**** Records supplied

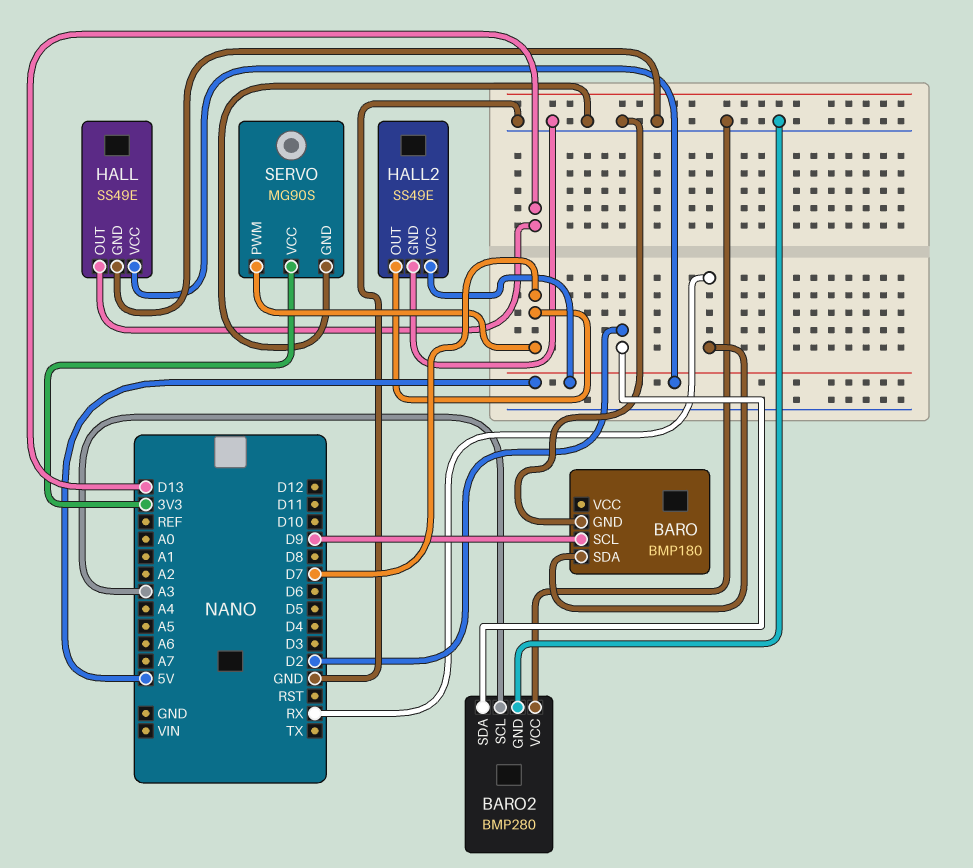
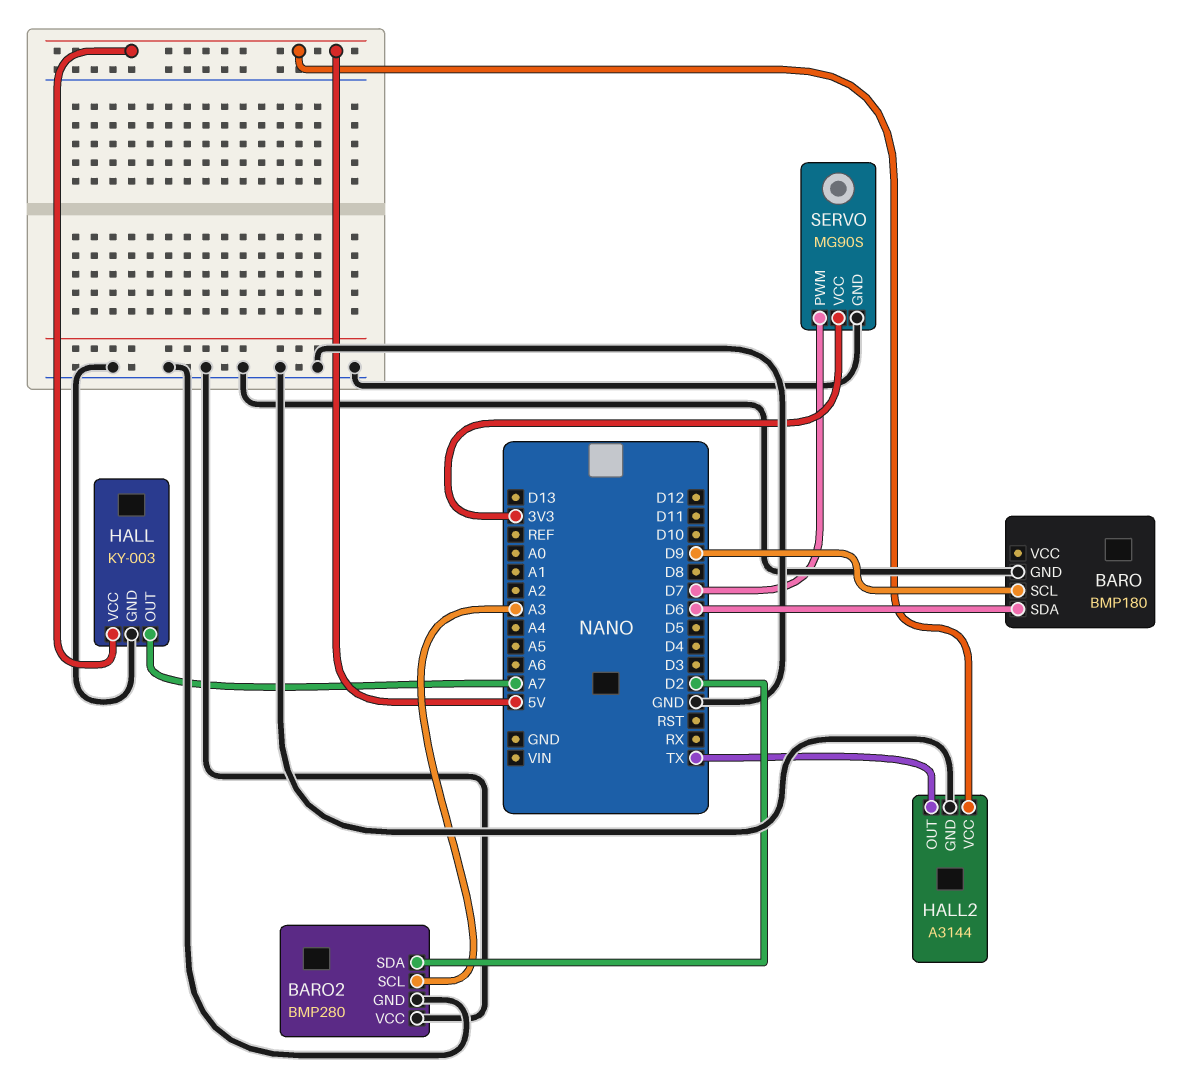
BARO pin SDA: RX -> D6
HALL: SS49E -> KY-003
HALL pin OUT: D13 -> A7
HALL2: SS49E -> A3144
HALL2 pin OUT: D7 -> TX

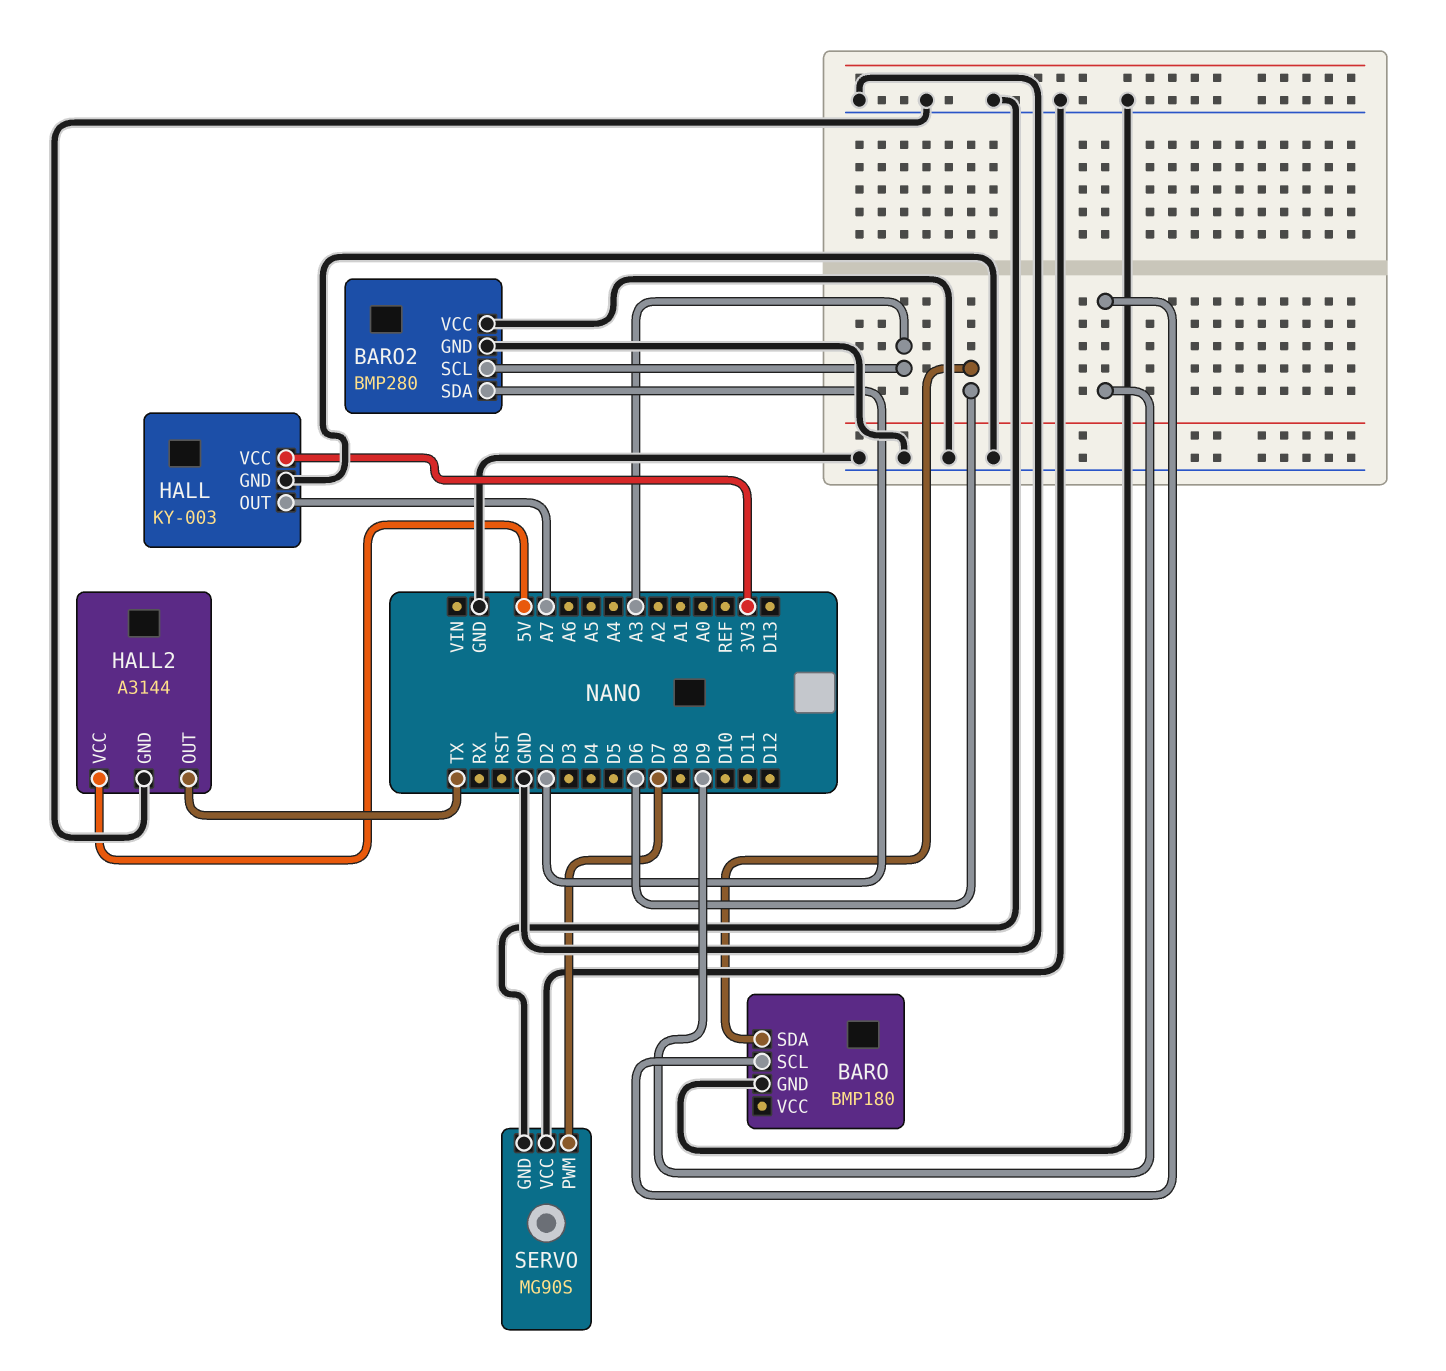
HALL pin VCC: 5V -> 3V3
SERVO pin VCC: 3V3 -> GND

********
**** Records supplied

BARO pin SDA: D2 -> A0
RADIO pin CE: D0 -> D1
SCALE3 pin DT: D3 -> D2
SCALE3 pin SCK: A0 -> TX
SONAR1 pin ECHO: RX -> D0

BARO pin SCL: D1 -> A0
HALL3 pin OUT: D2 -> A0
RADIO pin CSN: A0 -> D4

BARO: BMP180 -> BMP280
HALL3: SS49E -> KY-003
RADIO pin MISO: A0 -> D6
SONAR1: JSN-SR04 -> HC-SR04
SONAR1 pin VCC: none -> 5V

********

Exercise description ▸ Leave out the images and write out the lines above exactly, from the one with "HALL2 pin OUT: D7 -> TX" up to and including the one with "SERVO pin VCC: 3V3 -> GND".

Solution below ▸
HALL2 pin OUT: D7 -> TX

HALL pin VCC: 5V -> 3V3
SERVO pin VCC: 3V3 -> GND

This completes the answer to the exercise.